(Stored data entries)

# # # # #

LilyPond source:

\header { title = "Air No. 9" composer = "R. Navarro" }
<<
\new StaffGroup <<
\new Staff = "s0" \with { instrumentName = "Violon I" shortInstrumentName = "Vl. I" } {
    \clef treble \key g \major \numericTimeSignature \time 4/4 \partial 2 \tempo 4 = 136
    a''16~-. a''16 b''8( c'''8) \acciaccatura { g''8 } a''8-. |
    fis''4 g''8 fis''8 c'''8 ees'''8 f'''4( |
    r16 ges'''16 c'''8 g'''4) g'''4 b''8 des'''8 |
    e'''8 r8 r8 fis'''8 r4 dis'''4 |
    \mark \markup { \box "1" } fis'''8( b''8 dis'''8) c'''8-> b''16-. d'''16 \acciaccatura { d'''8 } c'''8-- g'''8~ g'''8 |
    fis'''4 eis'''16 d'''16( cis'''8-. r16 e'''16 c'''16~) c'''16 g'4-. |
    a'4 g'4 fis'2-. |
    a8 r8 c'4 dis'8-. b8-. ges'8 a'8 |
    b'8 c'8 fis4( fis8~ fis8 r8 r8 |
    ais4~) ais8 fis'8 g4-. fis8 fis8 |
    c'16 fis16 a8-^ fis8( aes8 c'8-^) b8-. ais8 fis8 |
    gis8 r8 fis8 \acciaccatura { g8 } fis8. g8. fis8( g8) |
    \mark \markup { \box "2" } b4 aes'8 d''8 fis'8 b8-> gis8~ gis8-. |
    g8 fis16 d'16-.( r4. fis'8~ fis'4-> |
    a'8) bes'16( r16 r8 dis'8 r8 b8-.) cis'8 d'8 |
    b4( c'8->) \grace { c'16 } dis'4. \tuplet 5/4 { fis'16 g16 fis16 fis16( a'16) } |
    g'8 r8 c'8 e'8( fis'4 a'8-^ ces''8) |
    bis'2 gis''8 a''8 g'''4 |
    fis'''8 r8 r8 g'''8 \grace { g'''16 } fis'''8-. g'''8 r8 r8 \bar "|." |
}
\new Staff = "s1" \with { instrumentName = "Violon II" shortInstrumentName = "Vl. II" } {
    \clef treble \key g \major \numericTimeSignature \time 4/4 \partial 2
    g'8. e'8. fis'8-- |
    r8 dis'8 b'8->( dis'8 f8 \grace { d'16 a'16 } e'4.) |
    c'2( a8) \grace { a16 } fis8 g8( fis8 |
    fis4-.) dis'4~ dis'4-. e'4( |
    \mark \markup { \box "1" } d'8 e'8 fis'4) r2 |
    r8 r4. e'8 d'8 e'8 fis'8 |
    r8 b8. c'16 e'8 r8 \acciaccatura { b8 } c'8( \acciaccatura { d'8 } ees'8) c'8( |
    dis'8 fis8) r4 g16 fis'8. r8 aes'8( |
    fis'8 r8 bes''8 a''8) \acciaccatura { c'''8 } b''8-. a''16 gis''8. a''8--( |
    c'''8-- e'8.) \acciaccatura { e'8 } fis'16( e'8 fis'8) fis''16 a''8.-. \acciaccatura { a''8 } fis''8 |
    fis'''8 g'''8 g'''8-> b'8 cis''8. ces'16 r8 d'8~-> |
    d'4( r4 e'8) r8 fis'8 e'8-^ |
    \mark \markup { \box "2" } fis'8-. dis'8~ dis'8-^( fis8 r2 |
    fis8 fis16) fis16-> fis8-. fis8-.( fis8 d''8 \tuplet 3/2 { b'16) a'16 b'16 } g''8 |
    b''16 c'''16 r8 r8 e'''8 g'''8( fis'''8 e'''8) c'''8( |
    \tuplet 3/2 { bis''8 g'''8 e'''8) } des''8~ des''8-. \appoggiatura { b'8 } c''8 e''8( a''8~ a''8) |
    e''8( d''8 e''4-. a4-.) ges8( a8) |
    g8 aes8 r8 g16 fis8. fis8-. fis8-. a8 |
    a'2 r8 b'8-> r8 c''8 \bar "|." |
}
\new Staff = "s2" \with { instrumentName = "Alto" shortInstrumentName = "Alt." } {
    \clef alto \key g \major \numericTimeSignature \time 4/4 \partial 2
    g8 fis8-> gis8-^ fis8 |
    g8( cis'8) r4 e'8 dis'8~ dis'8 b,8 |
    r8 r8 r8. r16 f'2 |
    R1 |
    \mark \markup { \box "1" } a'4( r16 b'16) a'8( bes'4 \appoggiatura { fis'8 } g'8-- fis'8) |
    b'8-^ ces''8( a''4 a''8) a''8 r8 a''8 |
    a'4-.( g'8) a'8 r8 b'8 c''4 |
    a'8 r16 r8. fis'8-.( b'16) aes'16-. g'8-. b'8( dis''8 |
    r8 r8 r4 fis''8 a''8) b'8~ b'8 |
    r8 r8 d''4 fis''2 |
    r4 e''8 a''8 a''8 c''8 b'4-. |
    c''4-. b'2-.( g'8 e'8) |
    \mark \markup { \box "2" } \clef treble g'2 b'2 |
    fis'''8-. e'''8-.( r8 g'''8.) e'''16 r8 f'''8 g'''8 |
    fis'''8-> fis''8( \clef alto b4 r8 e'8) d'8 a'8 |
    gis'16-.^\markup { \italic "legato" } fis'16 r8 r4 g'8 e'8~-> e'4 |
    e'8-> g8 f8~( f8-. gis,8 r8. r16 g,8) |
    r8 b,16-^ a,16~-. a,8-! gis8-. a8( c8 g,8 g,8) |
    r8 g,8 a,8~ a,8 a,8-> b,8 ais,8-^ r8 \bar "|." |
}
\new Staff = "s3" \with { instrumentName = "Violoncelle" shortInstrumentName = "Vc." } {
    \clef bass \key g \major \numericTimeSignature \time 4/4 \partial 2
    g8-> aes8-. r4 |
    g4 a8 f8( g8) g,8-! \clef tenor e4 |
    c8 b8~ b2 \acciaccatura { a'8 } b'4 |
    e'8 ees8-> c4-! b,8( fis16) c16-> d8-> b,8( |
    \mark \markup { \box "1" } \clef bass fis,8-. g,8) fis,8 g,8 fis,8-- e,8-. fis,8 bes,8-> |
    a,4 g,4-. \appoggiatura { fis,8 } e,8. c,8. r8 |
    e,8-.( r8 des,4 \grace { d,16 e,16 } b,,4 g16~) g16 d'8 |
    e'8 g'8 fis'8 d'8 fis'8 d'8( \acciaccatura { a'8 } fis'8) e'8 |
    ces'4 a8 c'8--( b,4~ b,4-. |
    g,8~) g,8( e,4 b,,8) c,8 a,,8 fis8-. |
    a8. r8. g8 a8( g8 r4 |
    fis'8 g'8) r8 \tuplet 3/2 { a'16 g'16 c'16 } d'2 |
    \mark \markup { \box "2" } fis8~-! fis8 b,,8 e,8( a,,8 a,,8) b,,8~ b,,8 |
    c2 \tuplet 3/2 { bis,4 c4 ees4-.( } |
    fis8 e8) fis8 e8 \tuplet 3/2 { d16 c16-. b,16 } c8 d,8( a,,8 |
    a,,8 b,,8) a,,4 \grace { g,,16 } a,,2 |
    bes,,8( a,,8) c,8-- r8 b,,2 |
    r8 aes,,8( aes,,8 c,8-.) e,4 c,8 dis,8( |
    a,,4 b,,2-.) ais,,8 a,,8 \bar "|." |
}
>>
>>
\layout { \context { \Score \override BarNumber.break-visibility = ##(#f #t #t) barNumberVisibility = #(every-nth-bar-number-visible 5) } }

# # # # #

### Work required
Extract each line of the records that contains the string "instrumentName".

### Full response
\new Staff = "s0" \with { instrumentName = "Violon I" shortInstrumentName = "Vl. I" } {
\new Staff = "s1" \with { instrumentName = "Violon II" shortInstrumentName = "Vl. II" } {
\new Staff = "s2" \with { instrumentName = "Alto" shortInstrumentName = "Alt." } {
\new Staff = "s3" \with { instrumentName = "Violoncelle" shortInstrumentName = "Vc." } {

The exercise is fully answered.